**INFORMATION SHOWN:**
--------------------------------------------------
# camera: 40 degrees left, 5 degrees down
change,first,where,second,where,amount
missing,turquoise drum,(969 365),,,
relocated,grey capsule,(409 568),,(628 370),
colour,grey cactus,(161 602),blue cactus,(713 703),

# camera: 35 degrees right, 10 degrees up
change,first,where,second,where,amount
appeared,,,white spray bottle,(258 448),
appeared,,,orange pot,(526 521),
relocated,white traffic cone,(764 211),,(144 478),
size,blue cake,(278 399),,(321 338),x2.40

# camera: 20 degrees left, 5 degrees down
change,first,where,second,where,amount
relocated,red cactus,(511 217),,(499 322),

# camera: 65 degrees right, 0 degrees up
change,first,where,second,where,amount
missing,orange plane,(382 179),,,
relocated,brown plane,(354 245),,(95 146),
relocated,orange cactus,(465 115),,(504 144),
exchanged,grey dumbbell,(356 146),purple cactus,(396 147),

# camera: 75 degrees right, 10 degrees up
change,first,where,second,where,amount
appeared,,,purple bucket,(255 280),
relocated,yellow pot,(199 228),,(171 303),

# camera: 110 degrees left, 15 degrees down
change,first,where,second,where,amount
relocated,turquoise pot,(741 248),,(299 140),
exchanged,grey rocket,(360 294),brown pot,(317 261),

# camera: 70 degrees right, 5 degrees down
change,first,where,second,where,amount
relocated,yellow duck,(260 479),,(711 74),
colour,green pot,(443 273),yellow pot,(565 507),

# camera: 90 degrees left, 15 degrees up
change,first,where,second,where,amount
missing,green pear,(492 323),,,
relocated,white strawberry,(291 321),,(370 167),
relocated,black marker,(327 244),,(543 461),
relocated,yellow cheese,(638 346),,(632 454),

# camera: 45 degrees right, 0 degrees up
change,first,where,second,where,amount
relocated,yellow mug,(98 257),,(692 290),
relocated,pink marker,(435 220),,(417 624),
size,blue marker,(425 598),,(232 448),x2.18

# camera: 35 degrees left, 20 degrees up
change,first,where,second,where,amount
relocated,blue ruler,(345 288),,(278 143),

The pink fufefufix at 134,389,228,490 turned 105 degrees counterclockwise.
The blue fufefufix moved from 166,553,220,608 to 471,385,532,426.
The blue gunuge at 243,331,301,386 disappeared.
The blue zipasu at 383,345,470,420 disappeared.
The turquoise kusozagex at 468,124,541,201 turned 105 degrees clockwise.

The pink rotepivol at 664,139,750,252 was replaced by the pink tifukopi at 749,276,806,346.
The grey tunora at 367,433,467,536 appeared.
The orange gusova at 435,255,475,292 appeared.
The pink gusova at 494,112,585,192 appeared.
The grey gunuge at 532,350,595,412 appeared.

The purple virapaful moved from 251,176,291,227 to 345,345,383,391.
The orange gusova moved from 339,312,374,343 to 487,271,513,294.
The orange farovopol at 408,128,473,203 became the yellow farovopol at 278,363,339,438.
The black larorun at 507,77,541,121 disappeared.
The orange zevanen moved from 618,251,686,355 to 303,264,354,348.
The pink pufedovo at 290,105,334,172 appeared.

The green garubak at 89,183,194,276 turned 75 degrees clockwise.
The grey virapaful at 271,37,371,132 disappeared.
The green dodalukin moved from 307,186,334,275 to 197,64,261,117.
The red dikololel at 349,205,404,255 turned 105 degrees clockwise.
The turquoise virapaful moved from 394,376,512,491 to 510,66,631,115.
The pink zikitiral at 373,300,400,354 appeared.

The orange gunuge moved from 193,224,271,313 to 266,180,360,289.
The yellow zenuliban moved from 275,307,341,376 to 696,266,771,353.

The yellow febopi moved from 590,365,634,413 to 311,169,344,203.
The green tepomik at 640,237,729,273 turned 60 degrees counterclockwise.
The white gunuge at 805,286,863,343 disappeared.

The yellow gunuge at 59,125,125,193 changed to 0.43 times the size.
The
--------------------------------------------------
**TASK TO COMPLETE:** Transcribe each of the records verbatim.

**ANSWER TO THIS PROBLEM:**
# camera: 40 degrees left, 5 degrees down
change,first,where,second,where,amount
missing,turquoise drum,(969 365),,,
relocated,grey capsule,(409 568),,(628 370),
colour,grey cactus,(161 602),blue cactus,(713 703),

# camera: 35 degrees right, 10 degrees up
change,first,where,second,where,amount
appeared,,,white spray bottle,(258 448),
appeared,,,orange pot,(526 521),
relocated,white traffic cone,(764 211),,(144 478),
size,blue cake,(278 399),,(321 338),x2.40

# camera: 20 degrees left, 5 degrees down
change,first,where,second,where,amount
relocated,red cactus,(511 217),,(499 322),

# camera: 65 degrees right, 0 degrees up
change,first,where,second,where,amount
missing,orange plane,(382 179),,,
relocated,brown plane,(354 245),,(95 146),
relocated,orange cactus,(465 115),,(504 144),
exchanged,grey dumbbell,(356 146),purple cactus,(396 147),

# camera: 75 degrees right, 10 degrees up
change,first,where,second,where,amount
appeared,,,purple bucket,(255 280),
relocated,yellow pot,(199 228),,(171 303),

# camera: 110 degrees left, 15 degrees down
change,first,where,second,where,amount
relocated,turquoise pot,(741 248),,(299 140),
exchanged,grey rocket,(360 294),brown pot,(317 261),

# camera: 70 degrees right, 5 degrees down
change,first,where,second,where,amount
relocated,yellow duck,(260 479),,(711 74),
colour,green pot,(443 273),yellow pot,(565 507),

# camera: 90 degrees left, 15 degrees up
change,first,where,second,where,amount
missing,green pear,(492 323),,,
relocated,white strawberry,(291 321),,(370 167),
relocated,black marker,(327 244),,(543 461),
relocated,yellow cheese,(638 346),,(632 454),

# camera: 45 degrees right, 0 degrees up
change,first,where,second,where,amount
relocated,yellow mug,(98 257),,(692 290),
relocated,pink marker,(435 220),,(417 624),
size,blue marker,(425 598),,(232 448),x2.18

# camera: 35 degrees left, 20 degrees up
change,first,where,second,where,amount
relocated,blue ruler,(345 288),,(278 143),

The pink fufefufix at 134,389,228,490 turned 105 degrees counterclockwise.
The blue fufefufix moved from 166,553,220,608 to 471,385,532,426.
The blue gunuge at 243,331,301,386 disappeared.
The blue zipasu at 383,345,470,420 disappeared.
The turquoise kusozagex at 468,124,541,201 turned 105 degrees clockwise.

The pink rotepivol at 664,139,750,252 was replaced by the pink tifukopi at 749,276,806,346.
The grey tunora at 367,433,467,536 appeared.
The orange gusova at 435,255,475,292 appeared.
The pink gusova at 494,112,585,192 appeared.
The grey gunuge at 532,350,595,412 appeared.

The purple virapaful moved from 251,176,291,227 to 345,345,383,391.
The orange gusova moved from 339,312,374,343 to 487,271,513,294.
The orange farovopol at 408,128,473,203 became the yellow farovopol at 278,363,339,438.
The black larorun at 507,77,541,121 disappeared.
The orange zevanen moved from 618,251,686,355 to 303,264,354,348.
The pink pufedovo at 290,105,334,172 appeared.

The green garubak at 89,183,194,276 turned 75 degrees clockwise.
The grey virapaful at 271,37,371,132 disappeared.
The green dodalukin moved from 307,186,334,275 to 197,64,261,117.
The red dikololel at 349,205,404,255 turned 105 degrees clockwise.
The turquoise virapaful moved from 394,376,512,491 to 510,66,631,115.
The pink zikitiral at 373,300,400,354 appeared.

The orange gunuge moved from 193,224,271,313 to 266,180,360,289.
The yellow zenuliban moved from 275,307,341,376 to 696,266,771,353.

The yellow febopi moved from 590,365,634,413 to 311,169,344,203.
The green tepomik at 640,237,729,273 turned 60 degrees counterclockwise.
The white gunuge at 805,286,863,343 disappeared.

The yellow gunuge at 59,125,125,193 changed to 0.43 times the size.
The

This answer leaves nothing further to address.